**How to complete this task**
Reproduce the data that follows character for character, but omit its pictures.

**Data**
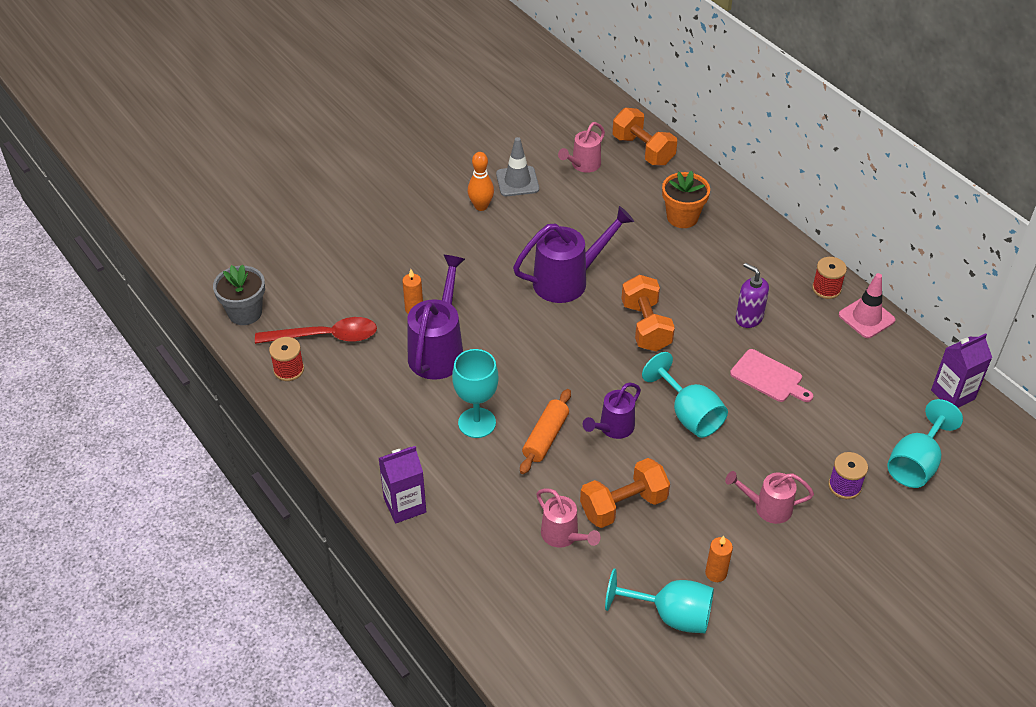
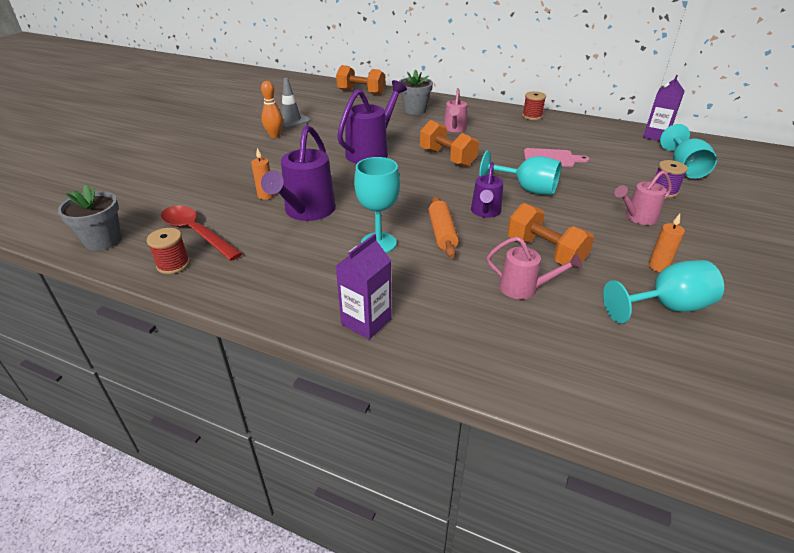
camera: 30 degrees left, 10 degrees down
red spoon [255,317,377,344] -> red spoon turned 105 degrees counterclockwise [161,206,242,261]
purple watering can [407,255,465,380] -> purple watering can turned 150 degrees counterclockwise [261,125,336,221]
pink watering can [558,122,605,173] -> pink watering can moved to [444,89,467,132]
orange dumbbell [580,458,670,528] -> orange dumbbell turned 75 degrees counterclockwise [507,203,594,268]
orange flower pot [662,171,710,228] -> grey flower pot [399,70,433,115]
purple soap dispenser [736,263,769,328] -> none
pink traffic cone [839,273,896,338] -> none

**Result for this task**
camera: 30 degrees left, 10 degrees down
red spoon [255,317,377,344] -> red spoon turned 105 degrees counterclockwise [161,206,242,261]
purple watering can [407,255,465,380] -> purple watering can turned 150 degrees counterclockwise [261,125,336,221]
pink watering can [558,122,605,173] -> pink watering can moved to [444,89,467,132]
orange dumbbell [580,458,670,528] -> orange dumbbell turned 75 degrees counterclockwise [507,203,594,268]
orange flower pot [662,171,710,228] -> grey flower pot [399,70,433,115]
purple soap dispenser [736,263,769,328] -> none
pink traffic cone [839,273,896,338] -> none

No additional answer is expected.